- _LISTED ENTRIES_:
|---|

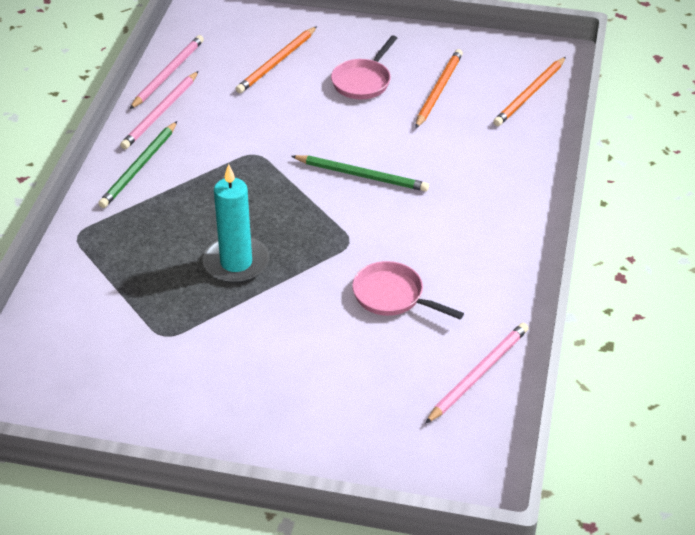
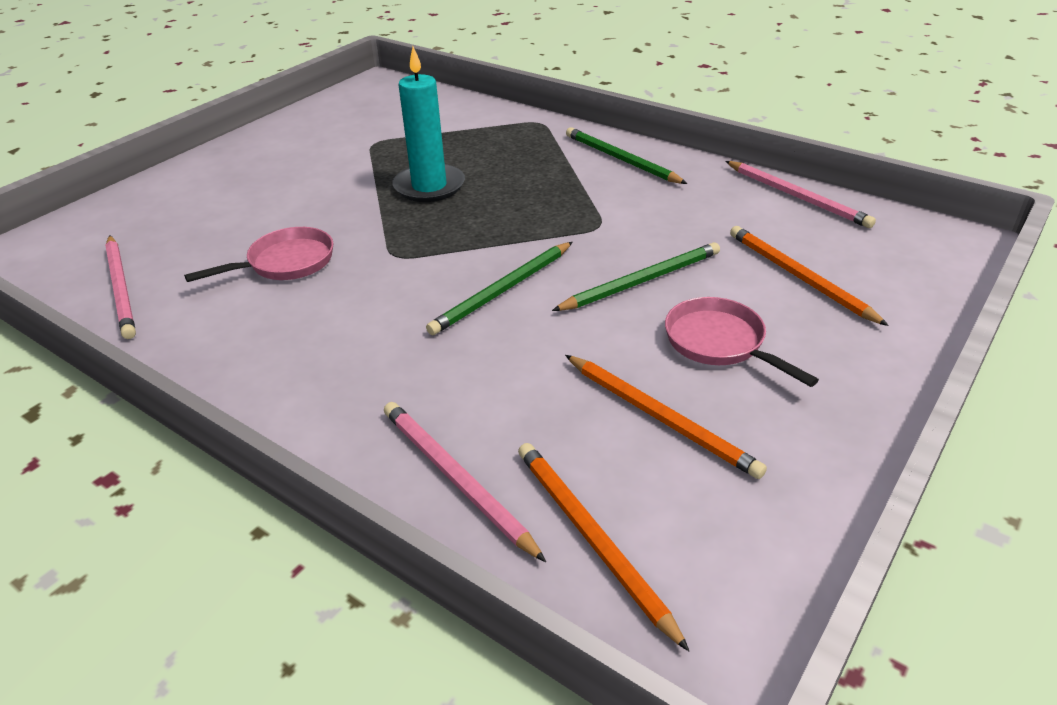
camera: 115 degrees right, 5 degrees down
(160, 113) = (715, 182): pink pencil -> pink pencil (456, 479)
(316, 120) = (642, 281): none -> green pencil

|---|

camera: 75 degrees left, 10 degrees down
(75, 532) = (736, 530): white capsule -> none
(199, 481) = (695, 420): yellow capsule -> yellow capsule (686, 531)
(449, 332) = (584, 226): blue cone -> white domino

|---|

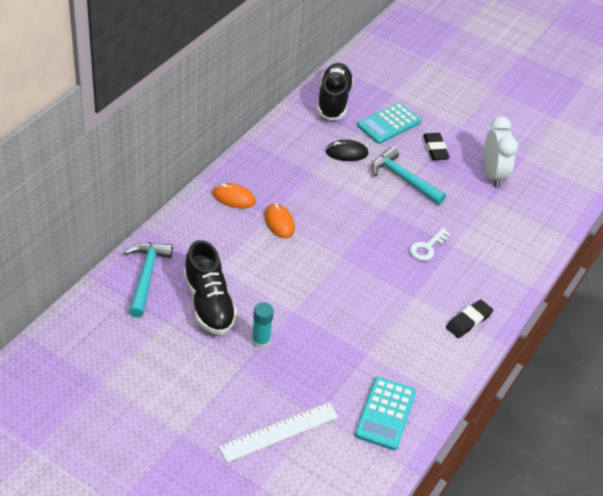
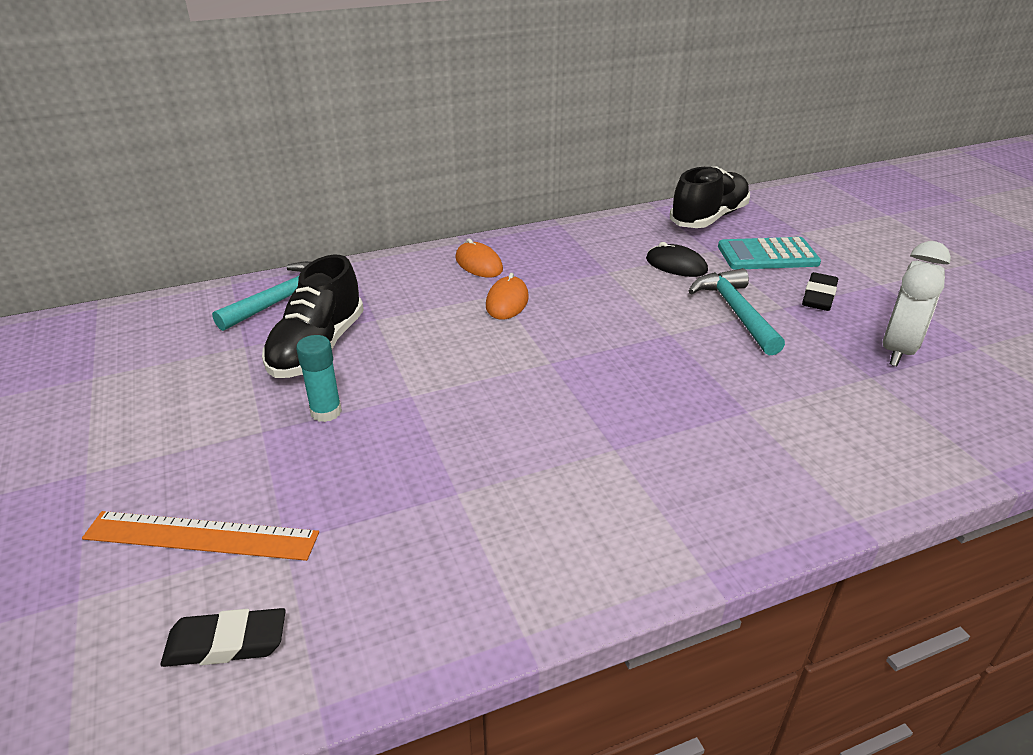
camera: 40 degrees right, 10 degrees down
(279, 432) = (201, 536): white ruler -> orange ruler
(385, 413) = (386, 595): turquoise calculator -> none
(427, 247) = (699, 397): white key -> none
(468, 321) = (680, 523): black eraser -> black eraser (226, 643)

|---|

- _EXERCISE BRIEF_: All that is needed is the exact run of lines above from the line containing "(427, 247) = (699, 397): white key -> none" through the line containing "(468, 321) = (680, 523): black", both of them included.

- _ANSWER AREA_:
(427, 247) = (699, 397): white key -> none
(468, 321) = (680, 523): black eraser -> black eraser (226, 643)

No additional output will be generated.